▼▼▼
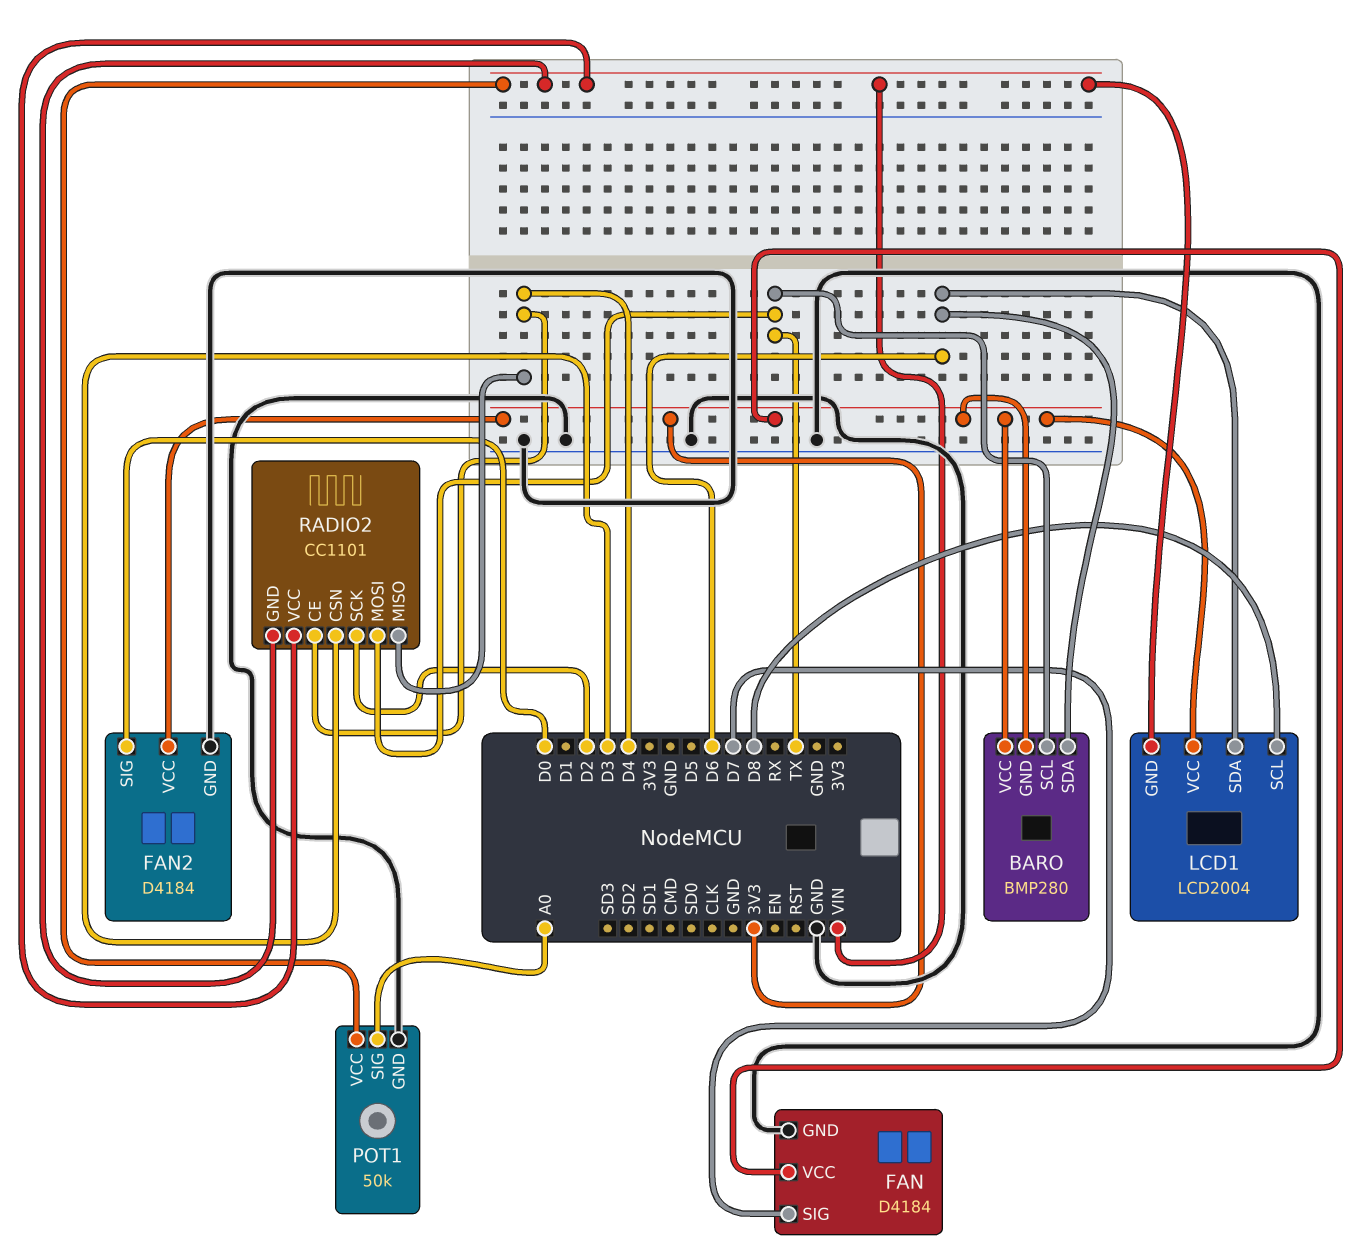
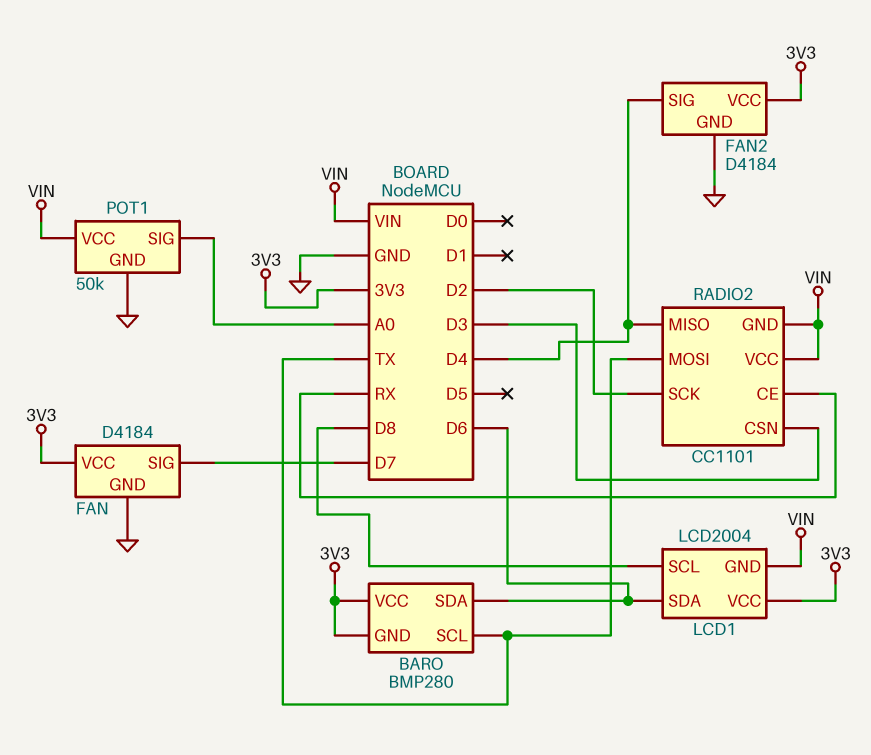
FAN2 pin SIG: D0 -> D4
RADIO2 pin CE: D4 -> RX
▲▲▲
▼▼▼
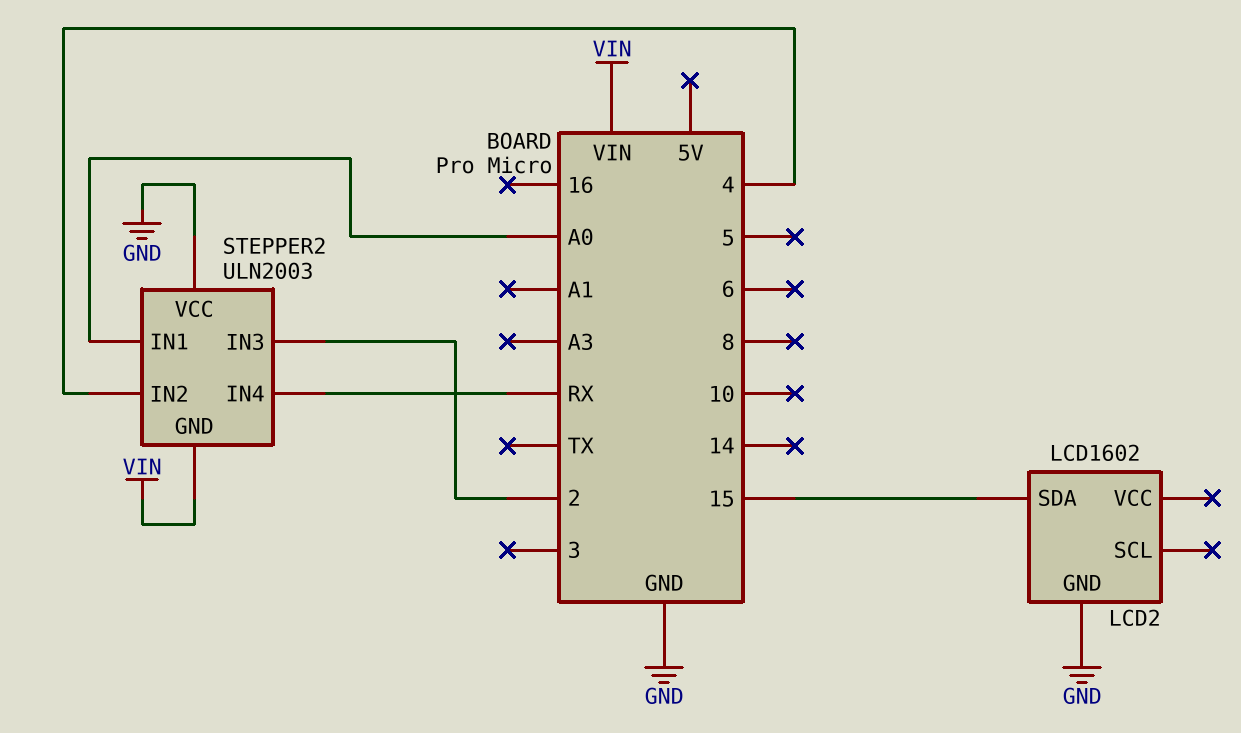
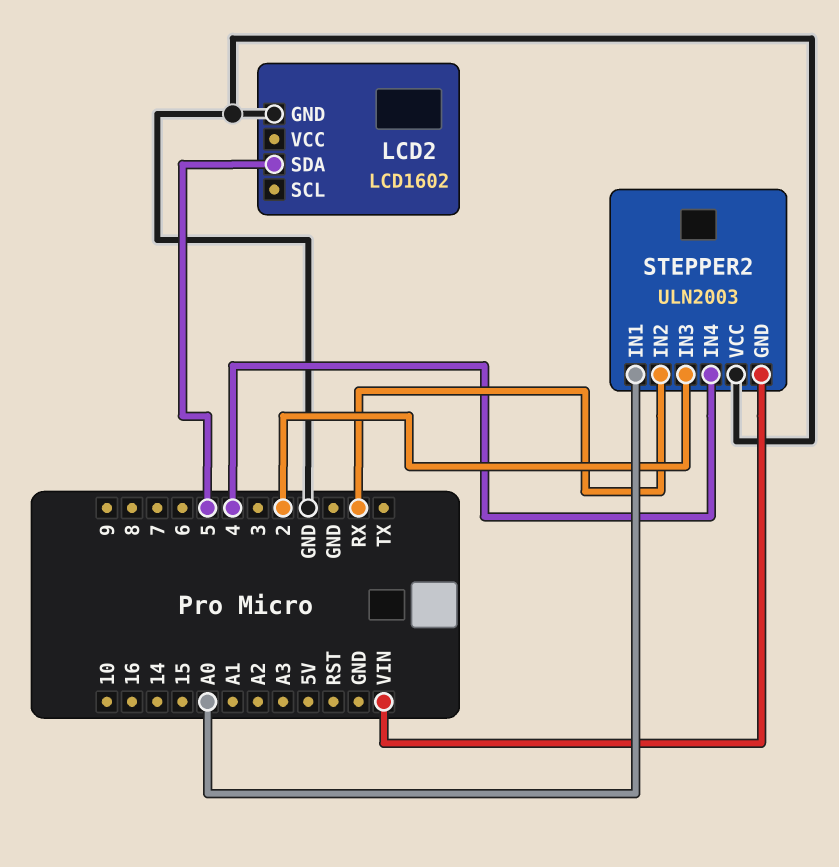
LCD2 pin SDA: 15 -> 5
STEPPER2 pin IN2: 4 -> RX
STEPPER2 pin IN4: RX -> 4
▲▲▲
▶ [ACTIVITY]
Print exactly the lines of the listing above starting at the line containing "LCD2 pin SDA: 15 -> 5" and ending at the line containing "STEPPER2 pin IN4: RX -> 4", both included.

▶ [FINAL ANSWER]
LCD2 pin SDA: 15 -> 5
STEPPER2 pin IN2: 4 -> RX
STEPPER2 pin IN4: RX -> 4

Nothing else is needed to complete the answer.